Object change listings

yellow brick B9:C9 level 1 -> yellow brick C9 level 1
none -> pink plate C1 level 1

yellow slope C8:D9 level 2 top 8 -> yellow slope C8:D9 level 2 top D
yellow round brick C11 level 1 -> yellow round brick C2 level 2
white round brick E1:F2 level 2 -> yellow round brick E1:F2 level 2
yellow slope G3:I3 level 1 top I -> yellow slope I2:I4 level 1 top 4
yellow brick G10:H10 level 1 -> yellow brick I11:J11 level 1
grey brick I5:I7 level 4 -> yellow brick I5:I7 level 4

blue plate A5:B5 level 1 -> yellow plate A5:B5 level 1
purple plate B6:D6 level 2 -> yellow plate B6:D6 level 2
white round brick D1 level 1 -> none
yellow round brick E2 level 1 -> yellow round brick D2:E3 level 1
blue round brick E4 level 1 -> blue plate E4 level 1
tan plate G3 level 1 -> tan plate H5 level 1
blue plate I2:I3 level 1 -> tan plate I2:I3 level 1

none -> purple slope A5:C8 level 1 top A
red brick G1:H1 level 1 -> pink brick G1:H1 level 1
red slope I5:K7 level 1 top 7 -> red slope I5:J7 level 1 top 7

◆ **What this task involves**: Repeat the data word for word.

◆ **Your solution**:
yellow brick B9:C9 level 1 -> yellow brick C9 level 1
none -> pink plate C1 level 1

yellow slope C8:D9 level 2 top 8 -> yellow slope C8:D9 level 2 top D
yellow round brick C11 level 1 -> yellow round brick C2 level 2
white round brick E1:F2 level 2 -> yellow round brick E1:F2 level 2
yellow slope G3:I3 level 1 top I -> yellow slope I2:I4 level 1 top 4
yellow brick G10:H10 level 1 -> yellow brick I11:J11 level 1
grey brick I5:I7 level 4 -> yellow brick I5:I7 level 4

blue plate A5:B5 level 1 -> yellow plate A5:B5 level 1
purple plate B6:D6 level 2 -> yellow plate B6:D6 level 2
white round brick D1 level 1 -> none
yellow round brick E2 level 1 -> yellow round brick D2:E3 level 1
blue round brick E4 level 1 -> blue plate E4 level 1
tan plate G3 level 1 -> tan plate H5 level 1
blue plate I2:I3 level 1 -> tan plate I2:I3 level 1

none -> purple slope A5:C8 level 1 top A
red brick G1:H1 level 1 -> pink brick G1:H1 level 1
red slope I5:K7 level 1 top 7 -> red slope I5:J7 level 1 top 7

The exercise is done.